**Data provided**.
- Opening Delimiter -

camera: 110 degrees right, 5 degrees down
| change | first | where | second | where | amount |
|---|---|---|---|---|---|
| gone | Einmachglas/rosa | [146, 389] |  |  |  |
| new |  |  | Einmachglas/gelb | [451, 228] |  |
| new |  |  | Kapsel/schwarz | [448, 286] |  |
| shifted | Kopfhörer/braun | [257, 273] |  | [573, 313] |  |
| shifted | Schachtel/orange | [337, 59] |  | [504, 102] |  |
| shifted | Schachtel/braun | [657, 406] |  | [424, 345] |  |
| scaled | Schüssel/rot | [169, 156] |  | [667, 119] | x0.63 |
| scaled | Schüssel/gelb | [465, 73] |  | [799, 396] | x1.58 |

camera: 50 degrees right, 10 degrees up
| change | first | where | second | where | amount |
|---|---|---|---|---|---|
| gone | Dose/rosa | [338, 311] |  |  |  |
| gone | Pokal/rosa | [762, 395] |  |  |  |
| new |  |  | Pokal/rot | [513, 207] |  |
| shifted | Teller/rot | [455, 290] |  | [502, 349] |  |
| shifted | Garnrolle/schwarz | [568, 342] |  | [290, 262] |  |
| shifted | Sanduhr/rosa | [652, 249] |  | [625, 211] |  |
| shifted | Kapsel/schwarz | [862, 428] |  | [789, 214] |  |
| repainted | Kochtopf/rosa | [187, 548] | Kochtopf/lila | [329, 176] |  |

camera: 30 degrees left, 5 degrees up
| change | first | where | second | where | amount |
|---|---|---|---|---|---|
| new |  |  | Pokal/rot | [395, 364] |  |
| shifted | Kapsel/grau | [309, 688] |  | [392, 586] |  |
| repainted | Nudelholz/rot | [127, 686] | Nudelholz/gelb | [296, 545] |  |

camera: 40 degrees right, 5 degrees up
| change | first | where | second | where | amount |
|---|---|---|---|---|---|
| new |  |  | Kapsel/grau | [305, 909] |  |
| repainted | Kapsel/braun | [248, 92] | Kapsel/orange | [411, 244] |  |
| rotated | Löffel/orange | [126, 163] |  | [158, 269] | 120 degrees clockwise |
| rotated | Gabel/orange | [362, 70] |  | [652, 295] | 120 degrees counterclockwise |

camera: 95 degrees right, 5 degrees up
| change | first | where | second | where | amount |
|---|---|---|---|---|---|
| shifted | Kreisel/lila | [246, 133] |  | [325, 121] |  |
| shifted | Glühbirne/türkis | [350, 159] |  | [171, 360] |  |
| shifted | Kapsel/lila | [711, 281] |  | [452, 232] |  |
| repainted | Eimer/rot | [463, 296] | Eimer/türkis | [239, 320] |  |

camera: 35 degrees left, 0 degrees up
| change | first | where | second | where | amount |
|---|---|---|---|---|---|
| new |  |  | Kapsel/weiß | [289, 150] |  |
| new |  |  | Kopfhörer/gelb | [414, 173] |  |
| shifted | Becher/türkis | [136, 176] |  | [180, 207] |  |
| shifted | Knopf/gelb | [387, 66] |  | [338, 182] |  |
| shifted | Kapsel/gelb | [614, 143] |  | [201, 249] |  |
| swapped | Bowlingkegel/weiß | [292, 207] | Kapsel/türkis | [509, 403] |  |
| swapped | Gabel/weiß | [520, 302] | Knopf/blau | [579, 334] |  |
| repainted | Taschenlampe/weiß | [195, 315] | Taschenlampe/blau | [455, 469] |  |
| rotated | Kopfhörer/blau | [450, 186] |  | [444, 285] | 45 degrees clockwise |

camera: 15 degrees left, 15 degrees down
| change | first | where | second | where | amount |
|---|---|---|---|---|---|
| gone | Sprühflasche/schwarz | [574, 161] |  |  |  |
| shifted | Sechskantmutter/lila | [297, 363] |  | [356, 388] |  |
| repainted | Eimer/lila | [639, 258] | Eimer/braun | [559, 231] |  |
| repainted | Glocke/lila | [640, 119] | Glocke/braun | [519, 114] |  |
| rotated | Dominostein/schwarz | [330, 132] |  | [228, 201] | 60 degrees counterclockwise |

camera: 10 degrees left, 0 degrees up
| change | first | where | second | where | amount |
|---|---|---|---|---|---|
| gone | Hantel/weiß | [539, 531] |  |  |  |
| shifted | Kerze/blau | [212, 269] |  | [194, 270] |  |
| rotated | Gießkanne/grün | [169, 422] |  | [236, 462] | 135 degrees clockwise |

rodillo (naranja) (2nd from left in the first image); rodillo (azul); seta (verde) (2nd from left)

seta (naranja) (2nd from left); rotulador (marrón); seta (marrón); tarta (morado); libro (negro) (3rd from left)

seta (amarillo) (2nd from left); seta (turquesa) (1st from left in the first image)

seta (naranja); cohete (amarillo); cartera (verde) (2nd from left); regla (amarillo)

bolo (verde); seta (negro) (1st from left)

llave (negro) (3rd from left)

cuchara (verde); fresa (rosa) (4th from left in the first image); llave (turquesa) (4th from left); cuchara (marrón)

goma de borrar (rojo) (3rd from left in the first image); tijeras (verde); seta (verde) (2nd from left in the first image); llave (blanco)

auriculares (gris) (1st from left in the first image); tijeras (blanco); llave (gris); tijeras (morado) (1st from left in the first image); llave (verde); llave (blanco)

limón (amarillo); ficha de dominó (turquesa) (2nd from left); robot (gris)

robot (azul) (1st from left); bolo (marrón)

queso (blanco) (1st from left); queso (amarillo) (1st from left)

- Closing Delimiter -

**Exercise aim**.
Each line above must be output exactly as it stands.

**Solved problem**.
camera: 110 degrees right, 5 degrees down
| change | first | where | second | where | amount |
|---|---|---|---|---|---|
| gone | Einmachglas/rosa | [146, 389] |  |  |  |
| new |  |  | Einmachglas/gelb | [451, 228] |  |
| new |  |  | Kapsel/schwarz | [448, 286] |  |
| shifted | Kopfhörer/braun | [257, 273] |  | [573, 313] |  |
| shifted | Schachtel/orange | [337, 59] |  | [504, 102] |  |
| shifted | Schachtel/braun | [657, 406] |  | [424, 345] |  |
| scaled | Schüssel/rot | [169, 156] |  | [667, 119] | x0.63 |
| scaled | Schüssel/gelb | [465, 73] |  | [799, 396] | x1.58 |

camera: 50 degrees right, 10 degrees up
| change | first | where | second | where | amount |
|---|---|---|---|---|---|
| gone | Dose/rosa | [338, 311] |  |  |  |
| gone | Pokal/rosa | [762, 395] |  |  |  |
| new |  |  | Pokal/rot | [513, 207] |  |
| shifted | Teller/rot | [455, 290] |  | [502, 349] |  |
| shifted | Garnrolle/schwarz | [568, 342] |  | [290, 262] |  |
| shifted | Sanduhr/rosa | [652, 249] |  | [625, 211] |  |
| shifted | Kapsel/schwarz | [862, 428] |  | [789, 214] |  |
| repainted | Kochtopf/rosa | [187, 548] | Kochtopf/lila | [329, 176] |  |

camera: 30 degrees left, 5 degrees up
| change | first | where | second | where | amount |
|---|---|---|---|---|---|
| new |  |  | Pokal/rot | [395, 364] |  |
| shifted | Kapsel/grau | [309, 688] |  | [392, 586] |  |
| repainted | Nudelholz/rot | [127, 686] | Nudelholz/gelb | [296, 545] |  |

camera: 40 degrees right, 5 degrees up
| change | first | where | second | where | amount |
|---|---|---|---|---|---|
| new |  |  | Kapsel/grau | [305, 909] |  |
| repainted | Kapsel/braun | [248, 92] | Kapsel/orange | [411, 244] |  |
| rotated | Löffel/orange | [126, 163] |  | [158, 269] | 120 degrees clockwise |
| rotated | Gabel/orange | [362, 70] |  | [652, 295] | 120 degrees counterclockwise |

camera: 95 degrees right, 5 degrees up
| change | first | where | second | where | amount |
|---|---|---|---|---|---|
| shifted | Kreisel/lila | [246, 133] |  | [325, 121] |  |
| shifted | Glühbirne/türkis | [350, 159] |  | [171, 360] |  |
| shifted | Kapsel/lila | [711, 281] |  | [452, 232] |  |
| repainted | Eimer/rot | [463, 296] | Eimer/türkis | [239, 320] |  |

camera: 35 degrees left, 0 degrees up
| change | first | where | second | where | amount |
|---|---|---|---|---|---|
| new |  |  | Kapsel/weiß | [289, 150] |  |
| new |  |  | Kopfhörer/gelb | [414, 173] |  |
| shifted | Becher/türkis | [136, 176] |  | [180, 207] |  |
| shifted | Knopf/gelb | [387, 66] |  | [338, 182] |  |
| shifted | Kapsel/gelb | [614, 143] |  | [201, 249] |  |
| swapped | Bowlingkegel/weiß | [292, 207] | Kapsel/türkis | [509, 403] |  |
| swapped | Gabel/weiß | [520, 302] | Knopf/blau | [579, 334] |  |
| repainted | Taschenlampe/weiß | [195, 315] | Taschenlampe/blau | [455, 469] |  |
| rotated | Kopfhörer/blau | [450, 186] |  | [444, 285] | 45 degrees clockwise |

camera: 15 degrees left, 15 degrees down
| change | first | where | second | where | amount |
|---|---|---|---|---|---|
| gone | Sprühflasche/schwarz | [574, 161] |  |  |  |
| shifted | Sechskantmutter/lila | [297, 363] |  | [356, 388] |  |
| repainted | Eimer/lila | [639, 258] | Eimer/braun | [559, 231] |  |
| repainted | Glocke/lila | [640, 119] | Glocke/braun | [519, 114] |  |
| rotated | Dominostein/schwarz | [330, 132] |  | [228, 201] | 60 degrees counterclockwise |

camera: 10 degrees left, 0 degrees up
| change | first | where | second | where | amount |
|---|---|---|---|---|---|
| gone | Hantel/weiß | [539, 531] |  |  |  |
| shifted | Kerze/blau | [212, 269] |  | [194, 270] |  |
| rotated | Gießkanne/grün | [169, 422] |  | [236, 462] | 135 degrees clockwise |

rodillo (naranja) (2nd from left in the first image); rodillo (azul); seta (verde) (2nd from left)

seta (naranja) (2nd from left); rotulador (marrón); seta (marrón); tarta (morado); libro (negro) (3rd from left)

seta (amarillo) (2nd from left); seta (turquesa) (1st from left in the first image)

seta (naranja); cohete (amarillo); cartera (verde) (2nd from left); regla (amarillo)

bolo (verde); seta (negro) (1st from left)

llave (negro) (3rd from left)

cuchara (verde); fresa (rosa) (4th from left in the first image); llave (turquesa) (4th from left); cuchara (marrón)

goma de borrar (rojo) (3rd from left in the first image); tijeras (verde); seta (verde) (2nd from left in the first image); llave (blanco)

auriculares (gris) (1st from left in the first image); tijeras (blanco); llave (gris); tijeras (morado) (1st from left in the first image); llave (verde); llave (blanco)

limón (amarillo); ficha de dominó (turquesa) (2nd from left); robot (gris)

robot (azul) (1st from left); bolo (marrón)

queso (blanco) (1st from left); queso (amarillo) (1st from left)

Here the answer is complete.